START Exercise data

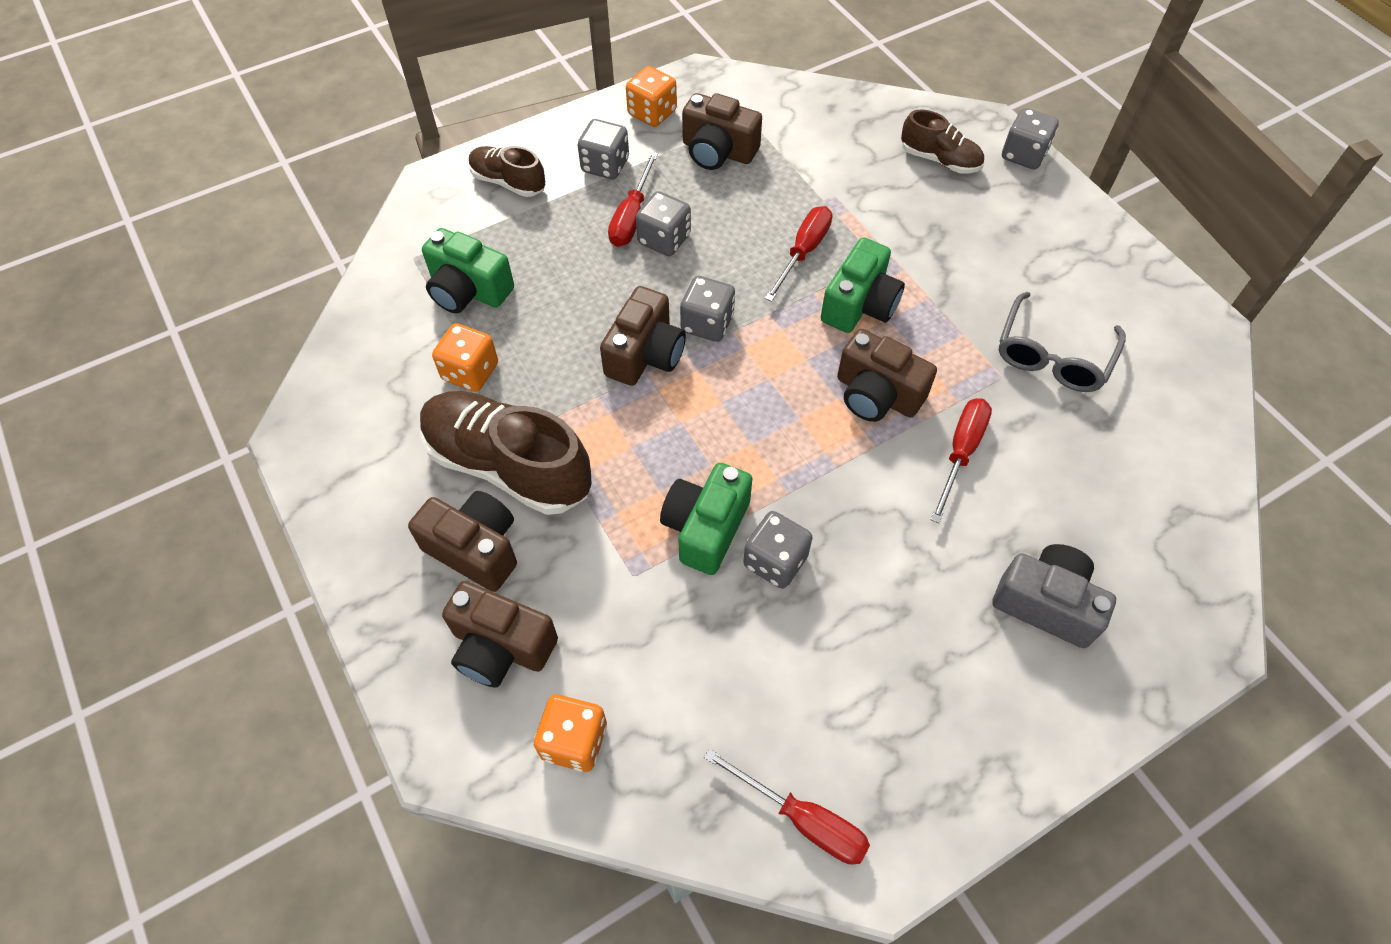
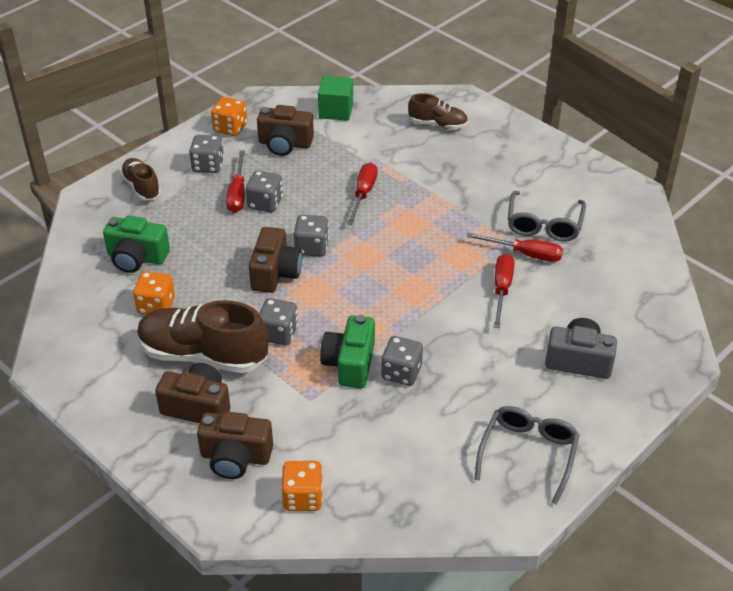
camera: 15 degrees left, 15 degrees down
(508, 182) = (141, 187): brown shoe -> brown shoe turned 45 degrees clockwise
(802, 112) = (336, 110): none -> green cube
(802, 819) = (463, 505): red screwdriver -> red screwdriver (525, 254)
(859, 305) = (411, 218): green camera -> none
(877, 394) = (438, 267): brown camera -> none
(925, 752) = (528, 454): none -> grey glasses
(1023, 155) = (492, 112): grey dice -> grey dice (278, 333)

END Exercise data
START Exercise data

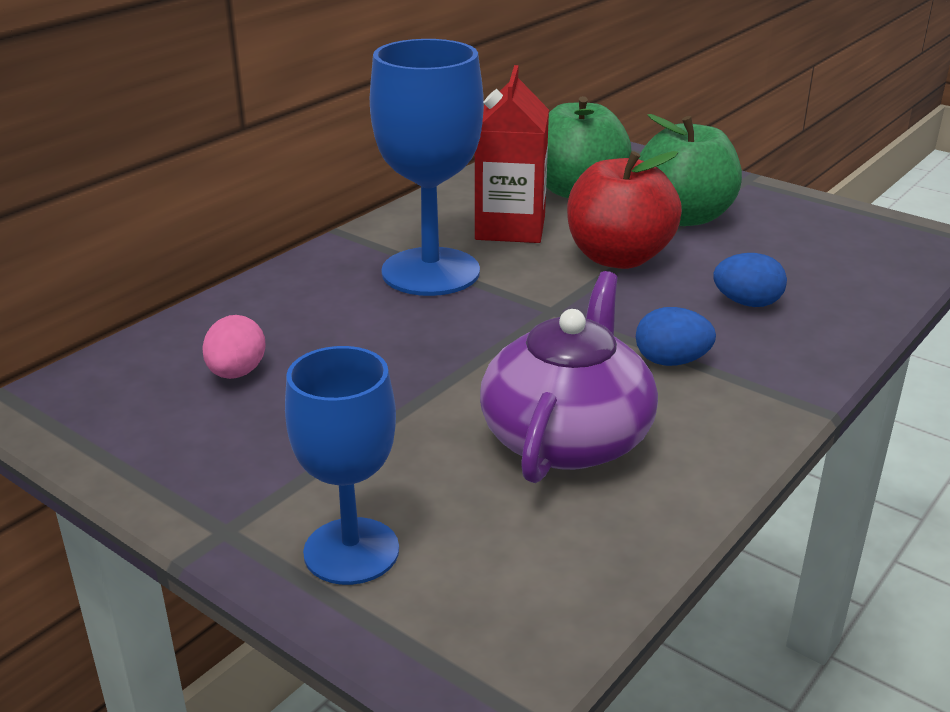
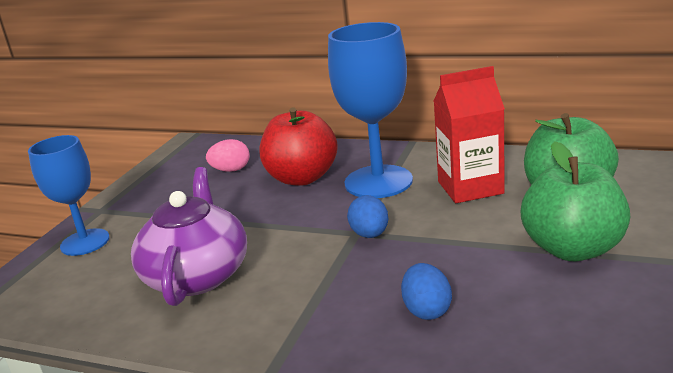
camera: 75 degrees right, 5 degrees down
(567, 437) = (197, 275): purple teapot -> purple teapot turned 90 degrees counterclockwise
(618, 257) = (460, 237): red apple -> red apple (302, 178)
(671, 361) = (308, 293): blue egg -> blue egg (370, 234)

END Exercise data

▶ _Exercise_
Reproduce verbatim only the segment of the listing bounded by the line containing "camera: 15 degrees left, 15 degrees down" and the line containing "(1023, 155) = (492, 112): grey", with both boundary lines included.

▶ _Response area_
camera: 15 degrees left, 15 degrees down
(508, 182) = (141, 187): brown shoe -> brown shoe turned 45 degrees clockwise
(802, 112) = (336, 110): none -> green cube
(802, 819) = (463, 505): red screwdriver -> red screwdriver (525, 254)
(859, 305) = (411, 218): green camera -> none
(877, 394) = (438, 267): brown camera -> none
(925, 752) = (528, 454): none -> grey glasses
(1023, 155) = (492, 112): grey dice -> grey dice (278, 333)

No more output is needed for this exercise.